◆ **Saved data entries**
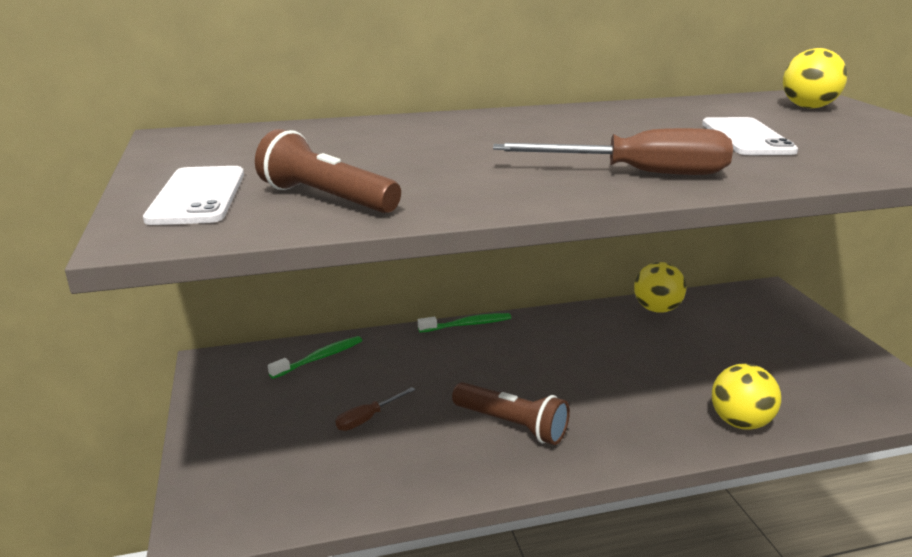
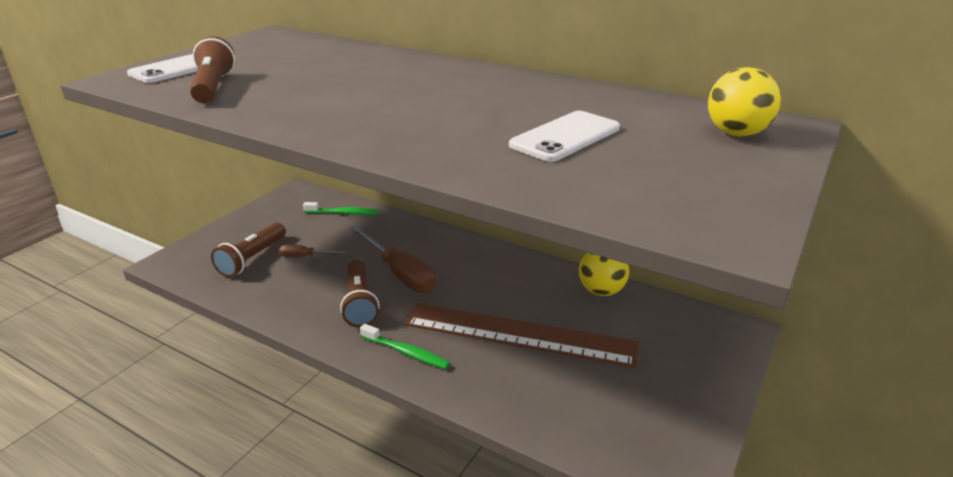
camera: 45 degrees right, 5 degrees up
(310, 455) = (252, 259): none -> brown flashlight
(467, 325) = (452, 234): green toothbrush -> green toothbrush (406, 352)
(637, 173) = (391, 131): brown screwdriver -> brown screwdriver (399, 273)
(672, 370) = (519, 334): none -> brown ruler
(740, 422) = (491, 393): yellow ball -> none

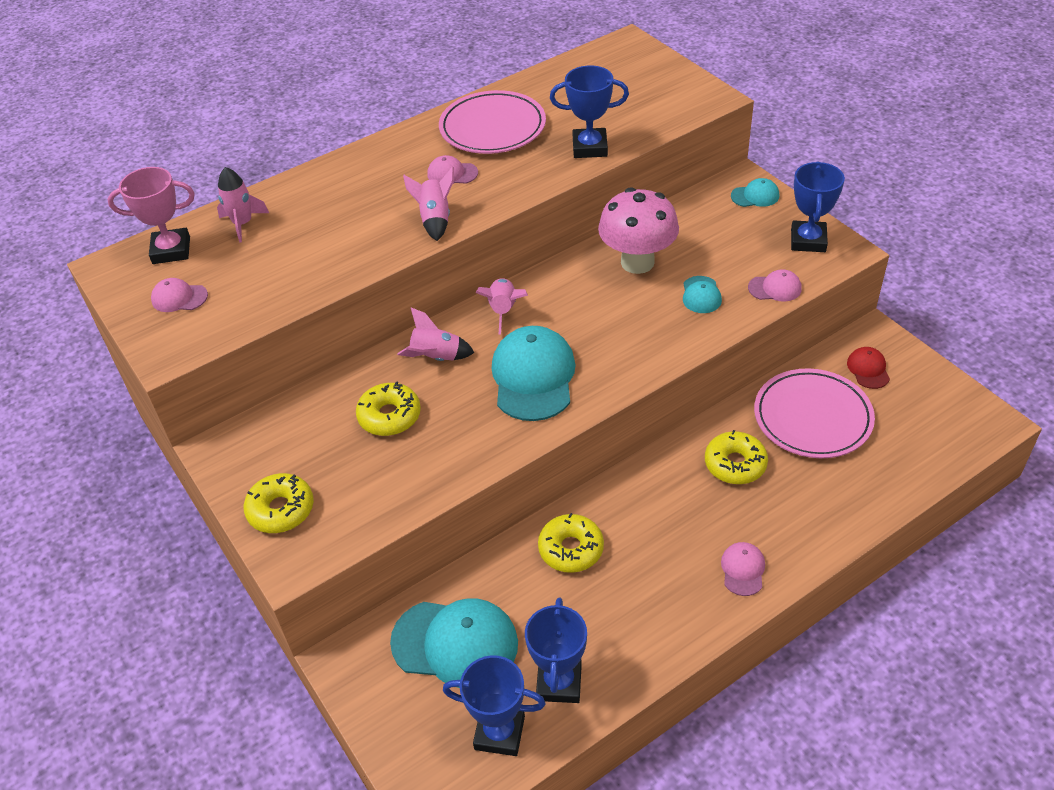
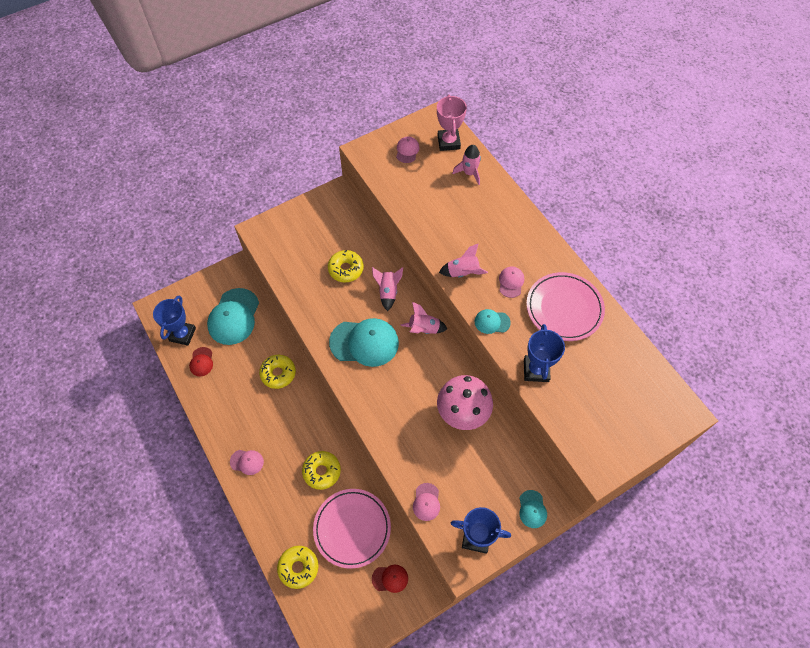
camera: 90 degrees right, 15 degrees up
(281, 510) = (291, 224): yellow donut -> yellow donut (298, 568)
(559, 682) = (201, 362): blue trophy -> red cap
(701, 295) = (425, 450): turquoise cap -> turquoise cap (492, 322)

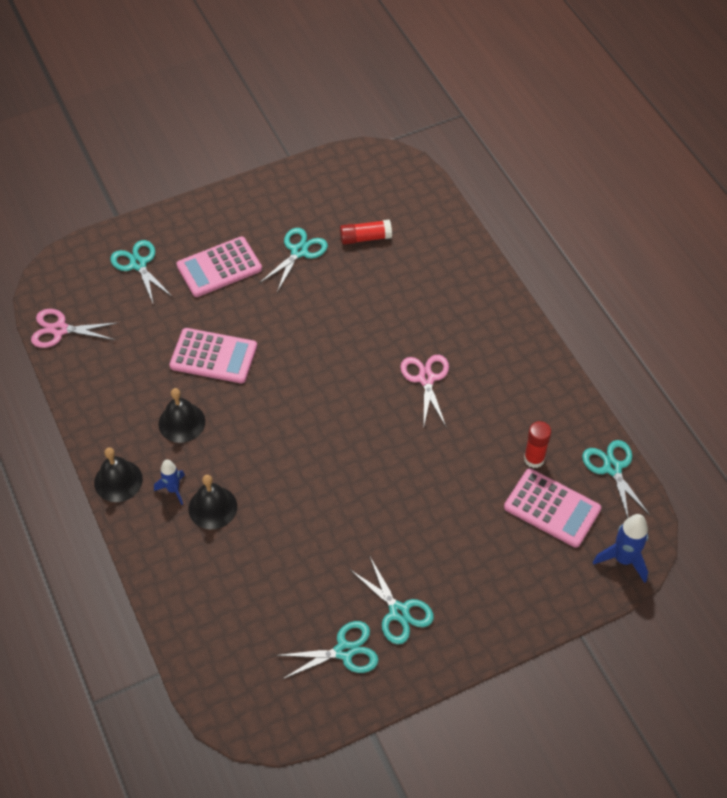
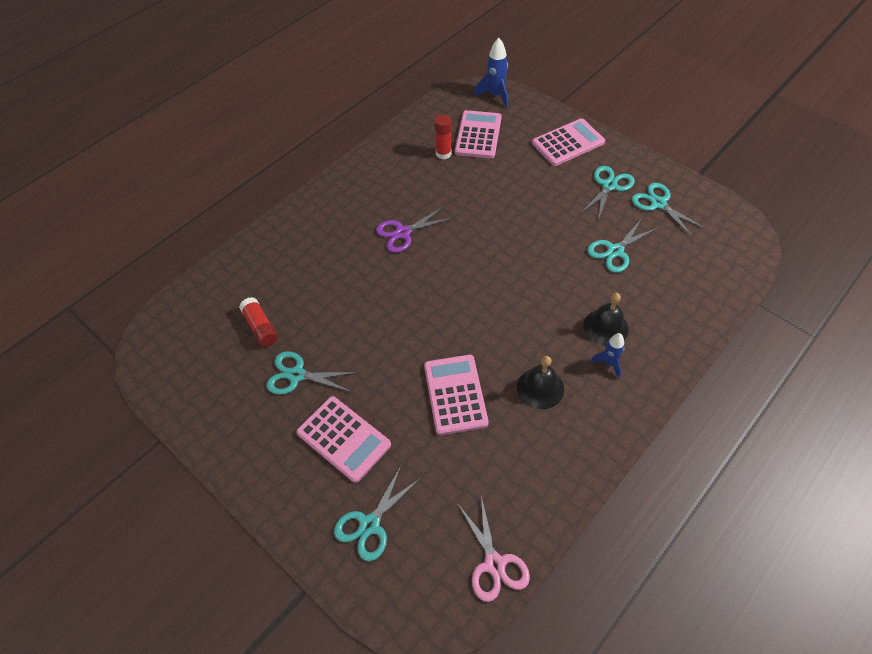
camera: 110 degrees left, 0 degrees up
(118, 481) = (628, 411): black bell -> none
(426, 379) = (403, 233): pink scissors -> purple scissors
(493, 603) = (568, 143): none -> pink calculator
(612, 468) = (428, 115): turquoise scissors -> turquoise scissors (615, 251)

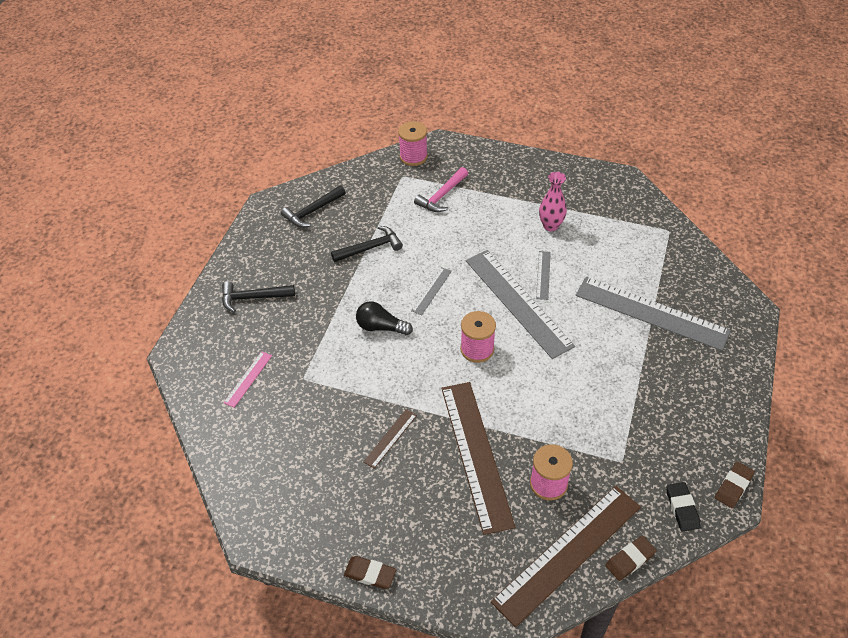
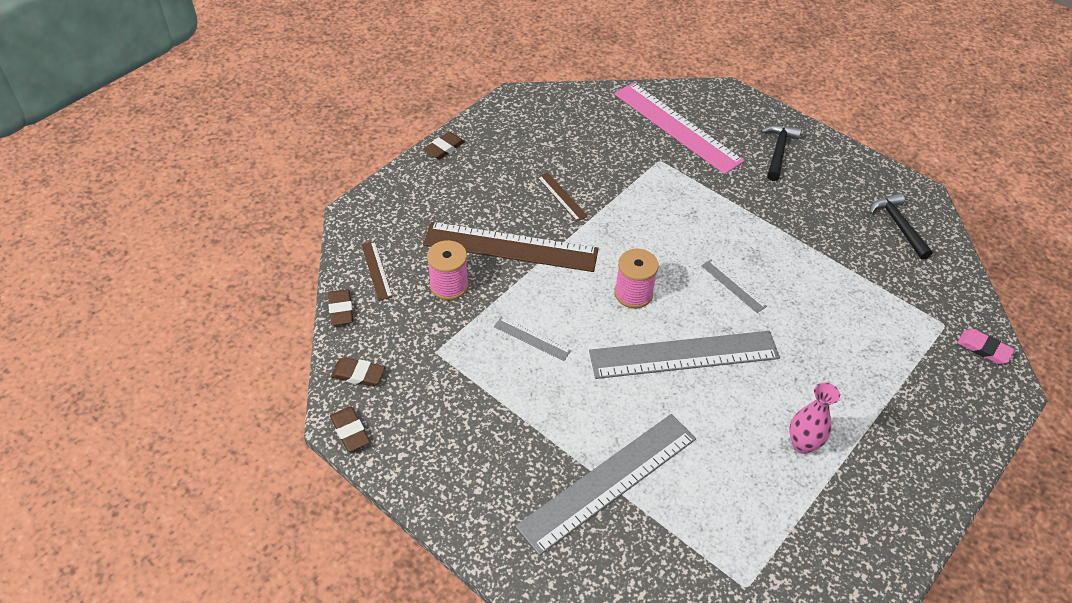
camera: 110 degrees right, 0 degrees up
(248, 379) = (676, 127): pink ruler -> pink ruler, size x2.29
(370, 248) = (821, 256): black hammer -> none
(381, 327) = (698, 230): black light bulb -> none
(413, 157) = (984, 348): pink spool -> pink eraser
(442, 196) = (895, 351): pink hammer -> none
(543, 275) = (717, 398): grey ruler -> grey ruler (532, 339)
(568, 553) = (376, 270): brown ruler -> brown ruler, size x0.44
(682, 508) = (358, 374): black eraser -> brown eraser

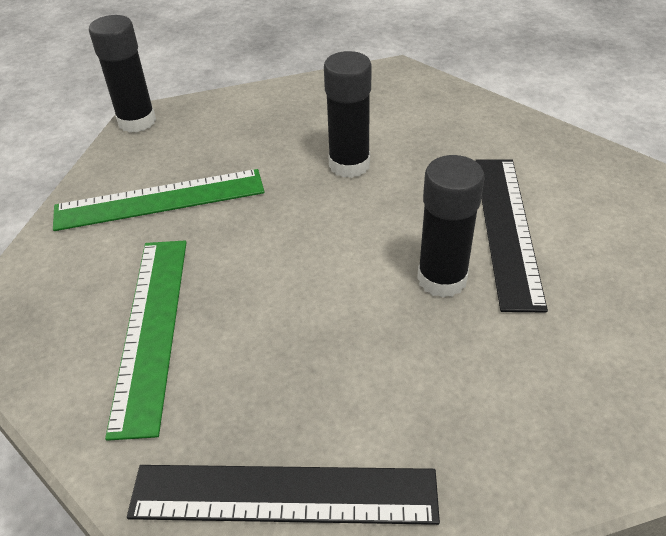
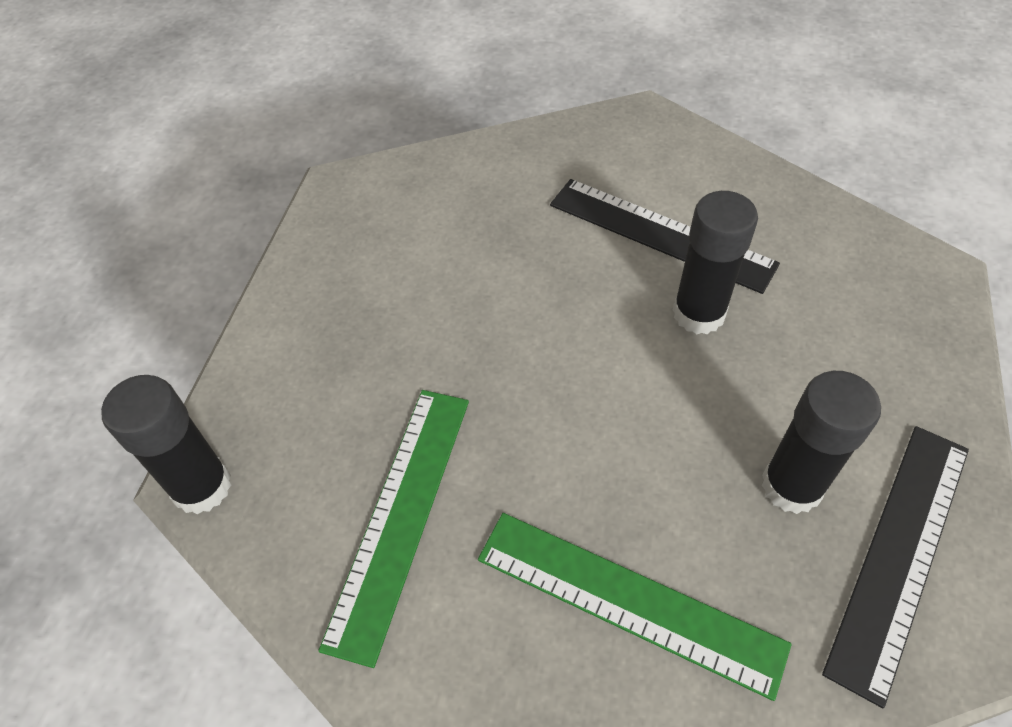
camera: 60 degrees left, 10 degrees up
(349, 165) = (477, 304): black glue stick -> black glue stick (791, 486)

◆ **Exercise brief**
Reproduce every entry word for word, but omit the pictures.

◆ **Solution below**
camera: 45 degrees right, 5 degrees up
(310, 455) = (252, 259): none -> brown flashlight
(467, 325) = (452, 234): green toothbrush -> green toothbrush (406, 352)
(637, 173) = (391, 131): brown screwdriver -> brown screwdriver (399, 273)
(672, 370) = (519, 334): none -> brown ruler
(740, 422) = (491, 393): yellow ball -> none

camera: 90 degrees right, 15 degrees up
(281, 510) = (291, 224): yellow donut -> yellow donut (298, 568)
(559, 682) = (201, 362): blue trophy -> red cap
(701, 295) = (425, 450): turquoise cap -> turquoise cap (492, 322)

camera: 110 degrees left, 0 degrees up
(118, 481) = (628, 411): black bell -> none
(426, 379) = (403, 233): pink scissors -> purple scissors
(493, 603) = (568, 143): none -> pink calculator
(612, 468) = (428, 115): turquoise scissors -> turquoise scissors (615, 251)

camera: 110 degrees right, 0 degrees up
(248, 379) = (676, 127): pink ruler -> pink ruler, size x2.29
(370, 248) = (821, 256): black hammer -> none
(381, 327) = (698, 230): black light bulb -> none
(413, 157) = (984, 348): pink spool -> pink eraser
(442, 196) = (895, 351): pink hammer -> none
(543, 275) = (717, 398): grey ruler -> grey ruler (532, 339)
(568, 553) = (376, 270): brown ruler -> brown ruler, size x0.44
(682, 508) = (358, 374): black eraser -> brown eraser

camera: 60 degrees left, 10 degrees up
(349, 165) = (477, 304): black glue stick -> black glue stick (791, 486)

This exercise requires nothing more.